- [Data section]:
'''

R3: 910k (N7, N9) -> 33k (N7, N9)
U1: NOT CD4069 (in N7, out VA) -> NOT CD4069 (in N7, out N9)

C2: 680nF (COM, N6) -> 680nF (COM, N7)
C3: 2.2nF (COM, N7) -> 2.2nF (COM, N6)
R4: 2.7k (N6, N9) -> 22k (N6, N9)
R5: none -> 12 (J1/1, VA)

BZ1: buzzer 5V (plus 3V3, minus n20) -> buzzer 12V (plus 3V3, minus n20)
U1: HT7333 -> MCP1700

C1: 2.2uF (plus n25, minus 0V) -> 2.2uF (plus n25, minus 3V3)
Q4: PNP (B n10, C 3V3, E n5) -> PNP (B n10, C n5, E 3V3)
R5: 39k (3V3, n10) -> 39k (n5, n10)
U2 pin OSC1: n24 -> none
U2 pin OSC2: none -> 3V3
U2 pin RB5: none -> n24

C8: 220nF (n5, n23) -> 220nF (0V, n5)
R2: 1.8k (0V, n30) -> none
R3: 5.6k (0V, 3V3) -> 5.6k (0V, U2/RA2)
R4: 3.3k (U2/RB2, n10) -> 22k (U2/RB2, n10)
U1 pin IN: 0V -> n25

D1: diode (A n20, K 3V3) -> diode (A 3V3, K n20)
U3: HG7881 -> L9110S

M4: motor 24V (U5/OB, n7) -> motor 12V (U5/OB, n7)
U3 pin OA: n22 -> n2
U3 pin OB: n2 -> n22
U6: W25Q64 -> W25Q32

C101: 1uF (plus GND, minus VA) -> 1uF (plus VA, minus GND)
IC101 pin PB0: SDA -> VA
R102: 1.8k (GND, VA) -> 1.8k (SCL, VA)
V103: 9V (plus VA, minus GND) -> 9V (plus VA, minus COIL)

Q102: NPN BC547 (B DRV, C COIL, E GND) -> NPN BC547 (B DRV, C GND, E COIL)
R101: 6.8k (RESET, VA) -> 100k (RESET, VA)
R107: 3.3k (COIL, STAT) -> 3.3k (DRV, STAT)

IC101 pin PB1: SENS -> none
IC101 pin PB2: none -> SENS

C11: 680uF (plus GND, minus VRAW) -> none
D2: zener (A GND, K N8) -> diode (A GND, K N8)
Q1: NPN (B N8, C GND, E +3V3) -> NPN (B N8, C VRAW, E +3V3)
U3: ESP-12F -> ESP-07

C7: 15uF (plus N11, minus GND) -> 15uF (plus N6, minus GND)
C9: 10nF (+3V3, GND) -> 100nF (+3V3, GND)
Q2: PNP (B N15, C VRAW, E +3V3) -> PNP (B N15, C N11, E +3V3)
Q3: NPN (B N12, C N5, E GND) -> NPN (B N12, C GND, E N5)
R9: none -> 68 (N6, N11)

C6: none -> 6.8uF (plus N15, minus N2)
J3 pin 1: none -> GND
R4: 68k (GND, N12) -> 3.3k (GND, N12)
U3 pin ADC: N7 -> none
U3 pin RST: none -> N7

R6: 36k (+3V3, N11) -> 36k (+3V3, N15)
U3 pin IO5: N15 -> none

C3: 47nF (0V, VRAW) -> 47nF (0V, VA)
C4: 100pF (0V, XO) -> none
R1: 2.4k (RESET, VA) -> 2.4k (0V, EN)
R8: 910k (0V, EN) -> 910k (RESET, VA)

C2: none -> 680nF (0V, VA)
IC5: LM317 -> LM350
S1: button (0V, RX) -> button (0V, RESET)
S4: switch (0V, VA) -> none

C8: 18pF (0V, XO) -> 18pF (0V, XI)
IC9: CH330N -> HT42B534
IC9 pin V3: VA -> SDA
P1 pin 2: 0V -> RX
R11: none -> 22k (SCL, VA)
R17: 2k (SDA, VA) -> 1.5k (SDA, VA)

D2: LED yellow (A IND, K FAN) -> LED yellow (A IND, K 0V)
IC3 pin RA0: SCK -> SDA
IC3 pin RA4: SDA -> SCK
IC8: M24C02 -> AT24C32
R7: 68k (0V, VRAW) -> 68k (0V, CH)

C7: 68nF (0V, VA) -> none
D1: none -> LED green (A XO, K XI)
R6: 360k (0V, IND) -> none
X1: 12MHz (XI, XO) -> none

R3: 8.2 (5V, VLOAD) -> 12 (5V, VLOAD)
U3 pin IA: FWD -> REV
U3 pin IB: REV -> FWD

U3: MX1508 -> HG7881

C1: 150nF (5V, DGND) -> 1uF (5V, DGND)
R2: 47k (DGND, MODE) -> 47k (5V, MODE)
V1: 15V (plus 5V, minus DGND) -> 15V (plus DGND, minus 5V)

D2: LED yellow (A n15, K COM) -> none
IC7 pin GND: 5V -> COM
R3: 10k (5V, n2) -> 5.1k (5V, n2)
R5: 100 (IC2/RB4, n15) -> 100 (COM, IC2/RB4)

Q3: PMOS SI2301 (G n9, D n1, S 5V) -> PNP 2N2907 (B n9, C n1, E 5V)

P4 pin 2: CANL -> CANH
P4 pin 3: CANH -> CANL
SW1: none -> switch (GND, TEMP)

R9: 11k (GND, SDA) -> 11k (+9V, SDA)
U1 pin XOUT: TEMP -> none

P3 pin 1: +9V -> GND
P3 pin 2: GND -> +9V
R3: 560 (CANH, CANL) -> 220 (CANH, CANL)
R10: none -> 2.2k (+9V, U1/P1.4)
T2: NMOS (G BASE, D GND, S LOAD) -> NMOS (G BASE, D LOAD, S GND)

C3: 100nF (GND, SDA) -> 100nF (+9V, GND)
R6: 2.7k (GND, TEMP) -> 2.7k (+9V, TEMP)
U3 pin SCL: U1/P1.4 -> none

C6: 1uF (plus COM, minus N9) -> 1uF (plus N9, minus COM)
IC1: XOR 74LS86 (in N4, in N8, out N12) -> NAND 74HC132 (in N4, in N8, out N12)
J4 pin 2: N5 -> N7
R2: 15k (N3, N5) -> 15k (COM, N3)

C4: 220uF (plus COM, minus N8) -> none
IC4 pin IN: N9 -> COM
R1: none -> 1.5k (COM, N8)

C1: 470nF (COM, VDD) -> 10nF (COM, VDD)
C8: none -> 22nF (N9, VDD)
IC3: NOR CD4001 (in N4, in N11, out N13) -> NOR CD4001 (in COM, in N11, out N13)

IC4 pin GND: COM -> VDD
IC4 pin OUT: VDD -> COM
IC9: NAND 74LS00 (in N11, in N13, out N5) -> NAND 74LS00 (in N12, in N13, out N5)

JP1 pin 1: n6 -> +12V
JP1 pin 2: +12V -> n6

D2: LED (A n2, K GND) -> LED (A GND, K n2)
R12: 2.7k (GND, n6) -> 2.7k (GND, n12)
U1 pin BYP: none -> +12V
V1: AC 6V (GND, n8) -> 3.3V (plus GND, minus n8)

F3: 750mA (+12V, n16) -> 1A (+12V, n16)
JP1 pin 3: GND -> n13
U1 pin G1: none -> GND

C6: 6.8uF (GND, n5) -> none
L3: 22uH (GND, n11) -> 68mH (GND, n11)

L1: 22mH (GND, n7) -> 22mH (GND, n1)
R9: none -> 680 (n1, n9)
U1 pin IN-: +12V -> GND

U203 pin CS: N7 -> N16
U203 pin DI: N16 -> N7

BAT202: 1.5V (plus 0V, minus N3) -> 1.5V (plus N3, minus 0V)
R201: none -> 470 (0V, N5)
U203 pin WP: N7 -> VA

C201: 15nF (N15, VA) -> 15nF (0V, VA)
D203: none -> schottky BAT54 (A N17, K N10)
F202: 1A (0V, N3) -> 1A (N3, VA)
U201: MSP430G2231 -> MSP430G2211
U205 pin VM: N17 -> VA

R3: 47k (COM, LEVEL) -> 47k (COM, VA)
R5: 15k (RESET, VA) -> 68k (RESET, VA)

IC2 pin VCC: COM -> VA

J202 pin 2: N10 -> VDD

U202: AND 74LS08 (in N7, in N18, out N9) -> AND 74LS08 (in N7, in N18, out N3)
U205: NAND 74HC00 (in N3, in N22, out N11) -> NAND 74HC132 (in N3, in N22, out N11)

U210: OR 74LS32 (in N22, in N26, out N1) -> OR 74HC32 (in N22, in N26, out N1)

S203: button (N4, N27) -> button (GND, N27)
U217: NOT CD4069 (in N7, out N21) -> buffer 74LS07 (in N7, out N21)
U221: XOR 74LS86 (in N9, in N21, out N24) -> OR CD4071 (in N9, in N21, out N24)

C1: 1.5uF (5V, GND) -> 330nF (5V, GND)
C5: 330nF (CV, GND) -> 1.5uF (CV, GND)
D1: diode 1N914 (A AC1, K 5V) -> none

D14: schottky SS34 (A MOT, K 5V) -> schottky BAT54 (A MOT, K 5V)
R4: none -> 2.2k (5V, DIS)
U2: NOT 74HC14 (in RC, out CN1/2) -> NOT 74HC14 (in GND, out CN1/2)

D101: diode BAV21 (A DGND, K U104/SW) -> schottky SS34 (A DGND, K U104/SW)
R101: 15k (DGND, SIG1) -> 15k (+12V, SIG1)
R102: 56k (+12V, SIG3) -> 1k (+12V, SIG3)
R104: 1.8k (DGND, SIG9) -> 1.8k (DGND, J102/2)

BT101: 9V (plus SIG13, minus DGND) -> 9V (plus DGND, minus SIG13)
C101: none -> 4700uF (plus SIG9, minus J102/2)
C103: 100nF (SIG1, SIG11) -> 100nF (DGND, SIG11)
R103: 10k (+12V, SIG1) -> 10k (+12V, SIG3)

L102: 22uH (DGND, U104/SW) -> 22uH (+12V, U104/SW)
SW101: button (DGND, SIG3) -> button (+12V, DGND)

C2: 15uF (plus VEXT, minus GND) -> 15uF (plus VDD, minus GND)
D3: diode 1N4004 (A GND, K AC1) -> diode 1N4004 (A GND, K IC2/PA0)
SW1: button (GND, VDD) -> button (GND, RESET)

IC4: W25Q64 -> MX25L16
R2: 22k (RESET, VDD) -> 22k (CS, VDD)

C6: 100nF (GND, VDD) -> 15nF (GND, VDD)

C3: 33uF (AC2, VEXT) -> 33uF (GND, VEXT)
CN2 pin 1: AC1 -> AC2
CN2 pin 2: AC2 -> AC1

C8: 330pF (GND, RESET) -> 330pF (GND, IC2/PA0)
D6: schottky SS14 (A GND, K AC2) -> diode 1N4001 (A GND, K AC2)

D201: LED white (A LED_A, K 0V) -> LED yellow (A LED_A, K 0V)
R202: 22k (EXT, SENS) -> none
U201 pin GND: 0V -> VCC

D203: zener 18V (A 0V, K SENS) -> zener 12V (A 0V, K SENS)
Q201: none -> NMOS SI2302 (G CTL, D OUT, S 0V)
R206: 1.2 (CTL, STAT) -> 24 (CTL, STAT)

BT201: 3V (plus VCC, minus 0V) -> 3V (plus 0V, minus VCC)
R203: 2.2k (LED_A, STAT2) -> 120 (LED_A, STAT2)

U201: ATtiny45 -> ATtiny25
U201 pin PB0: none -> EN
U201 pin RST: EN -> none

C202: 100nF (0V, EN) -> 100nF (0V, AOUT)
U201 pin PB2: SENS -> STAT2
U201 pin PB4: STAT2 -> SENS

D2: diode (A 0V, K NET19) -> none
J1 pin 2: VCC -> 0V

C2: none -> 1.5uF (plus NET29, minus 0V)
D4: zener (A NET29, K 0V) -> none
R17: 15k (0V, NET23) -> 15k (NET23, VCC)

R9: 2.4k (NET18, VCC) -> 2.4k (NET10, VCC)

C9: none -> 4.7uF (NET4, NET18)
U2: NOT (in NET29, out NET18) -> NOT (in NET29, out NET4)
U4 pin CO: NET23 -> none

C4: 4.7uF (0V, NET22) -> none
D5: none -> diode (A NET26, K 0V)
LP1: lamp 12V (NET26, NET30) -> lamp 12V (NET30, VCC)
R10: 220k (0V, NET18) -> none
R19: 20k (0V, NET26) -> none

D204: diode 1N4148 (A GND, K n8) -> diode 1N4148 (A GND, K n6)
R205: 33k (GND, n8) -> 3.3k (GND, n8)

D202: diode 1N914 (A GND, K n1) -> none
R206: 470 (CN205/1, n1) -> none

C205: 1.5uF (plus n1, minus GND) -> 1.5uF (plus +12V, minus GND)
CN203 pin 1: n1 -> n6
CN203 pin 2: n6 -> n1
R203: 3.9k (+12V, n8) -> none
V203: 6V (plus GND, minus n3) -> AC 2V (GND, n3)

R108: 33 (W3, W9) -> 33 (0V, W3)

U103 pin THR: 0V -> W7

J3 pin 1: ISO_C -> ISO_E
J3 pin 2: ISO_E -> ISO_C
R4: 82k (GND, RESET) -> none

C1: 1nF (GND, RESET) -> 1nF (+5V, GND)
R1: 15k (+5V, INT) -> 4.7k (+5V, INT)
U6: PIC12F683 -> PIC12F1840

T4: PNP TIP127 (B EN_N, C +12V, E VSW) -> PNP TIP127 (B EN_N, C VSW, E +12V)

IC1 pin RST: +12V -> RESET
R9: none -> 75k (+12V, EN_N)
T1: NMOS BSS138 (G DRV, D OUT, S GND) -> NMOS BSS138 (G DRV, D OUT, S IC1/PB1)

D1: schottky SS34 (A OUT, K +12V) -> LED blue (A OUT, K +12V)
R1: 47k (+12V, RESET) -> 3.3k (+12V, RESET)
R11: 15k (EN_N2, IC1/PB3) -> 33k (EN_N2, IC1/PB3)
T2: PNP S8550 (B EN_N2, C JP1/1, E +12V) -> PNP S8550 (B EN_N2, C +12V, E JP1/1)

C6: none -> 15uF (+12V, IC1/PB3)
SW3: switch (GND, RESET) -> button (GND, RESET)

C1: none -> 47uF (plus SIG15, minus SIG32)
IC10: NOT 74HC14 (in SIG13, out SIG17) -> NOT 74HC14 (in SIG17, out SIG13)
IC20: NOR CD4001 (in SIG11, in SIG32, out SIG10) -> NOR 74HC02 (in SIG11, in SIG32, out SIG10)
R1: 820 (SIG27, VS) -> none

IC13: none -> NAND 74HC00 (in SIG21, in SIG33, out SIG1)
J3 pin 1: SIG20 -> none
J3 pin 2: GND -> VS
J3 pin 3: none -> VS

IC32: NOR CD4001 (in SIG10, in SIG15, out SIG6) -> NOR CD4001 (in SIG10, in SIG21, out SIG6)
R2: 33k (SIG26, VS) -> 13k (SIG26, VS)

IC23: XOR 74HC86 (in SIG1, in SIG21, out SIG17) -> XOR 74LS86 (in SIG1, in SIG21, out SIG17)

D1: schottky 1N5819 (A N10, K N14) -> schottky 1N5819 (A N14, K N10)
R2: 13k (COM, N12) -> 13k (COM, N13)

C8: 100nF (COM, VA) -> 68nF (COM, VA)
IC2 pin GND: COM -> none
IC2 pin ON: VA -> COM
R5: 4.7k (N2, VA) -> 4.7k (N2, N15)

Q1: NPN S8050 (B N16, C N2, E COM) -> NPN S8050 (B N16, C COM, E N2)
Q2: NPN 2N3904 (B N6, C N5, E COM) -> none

'''

- [Exercise details]: In the entries above, find the line with "D1: none -> LED green (A XO, K XI)" and the line with "R9: none -> 680 (n1, n9)", then restate word for word both of them and every line between, with nothing more.

- [Answer to the exercise]:
D1: none -> LED green (A XO, K XI)
R6: 360k (0V, IND) -> none
X1: 12MHz (XI, XO) -> none

R3: 8.2 (5V, VLOAD) -> 12 (5V, VLOAD)
U3 pin IA: FWD -> REV
U3 pin IB: REV -> FWD

U3: MX1508 -> HG7881

C1: 150nF (5V, DGND) -> 1uF (5V, DGND)
R2: 47k (DGND, MODE) -> 47k (5V, MODE)
V1: 15V (plus 5V, minus DGND) -> 15V (plus DGND, minus 5V)

D2: LED yellow (A n15, K COM) -> none
IC7 pin GND: 5V -> COM
R3: 10k (5V, n2) -> 5.1k (5V, n2)
R5: 100 (IC2/RB4, n15) -> 100 (COM, IC2/RB4)

Q3: PMOS SI2301 (G n9, D n1, S 5V) -> PNP 2N2907 (B n9, C n1, E 5V)

P4 pin 2: CANL -> CANH
P4 pin 3: CANH -> CANL
SW1: none -> switch (GND, TEMP)

R9: 11k (GND, SDA) -> 11k (+9V, SDA)
U1 pin XOUT: TEMP -> none

P3 pin 1: +9V -> GND
P3 pin 2: GND -> +9V
R3: 560 (CANH, CANL) -> 220 (CANH, CANL)
R10: none -> 2.2k (+9V, U1/P1.4)
T2: NMOS (G BASE, D GND, S LOAD) -> NMOS (G BASE, D LOAD, S GND)

C3: 100nF (GND, SDA) -> 100nF (+9V, GND)
R6: 2.7k (GND, TEMP) -> 2.7k (+9V, TEMP)
U3 pin SCL: U1/P1.4 -> none

C6: 1uF (plus COM, minus N9) -> 1uF (plus N9, minus COM)
IC1: XOR 74LS86 (in N4, in N8, out N12) -> NAND 74HC132 (in N4, in N8, out N12)
J4 pin 2: N5 -> N7
R2: 15k (N3, N5) -> 15k (COM, N3)

C4: 220uF (plus COM, minus N8) -> none
IC4 pin IN: N9 -> COM
R1: none -> 1.5k (COM, N8)

C1: 470nF (COM, VDD) -> 10nF (COM, VDD)
C8: none -> 22nF (N9, VDD)
IC3: NOR CD4001 (in N4, in N11, out N13) -> NOR CD4001 (in COM, in N11, out N13)

IC4 pin GND: COM -> VDD
IC4 pin OUT: VDD -> COM
IC9: NAND 74LS00 (in N11, in N13, out N5) -> NAND 74LS00 (in N12, in N13, out N5)

JP1 pin 1: n6 -> +12V
JP1 pin 2: +12V -> n6

D2: LED (A n2, K GND) -> LED (A GND, K n2)
R12: 2.7k (GND, n6) -> 2.7k (GND, n12)
U1 pin BYP: none -> +12V
V1: AC 6V (GND, n8) -> 3.3V (plus GND, minus n8)

F3: 750mA (+12V, n16) -> 1A (+12V, n16)
JP1 pin 3: GND -> n13
U1 pin G1: none -> GND

C6: 6.8uF (GND, n5) -> none
L3: 22uH (GND, n11) -> 68mH (GND, n11)

L1: 22mH (GND, n7) -> 22mH (GND, n1)
R9: none -> 680 (n1, n9)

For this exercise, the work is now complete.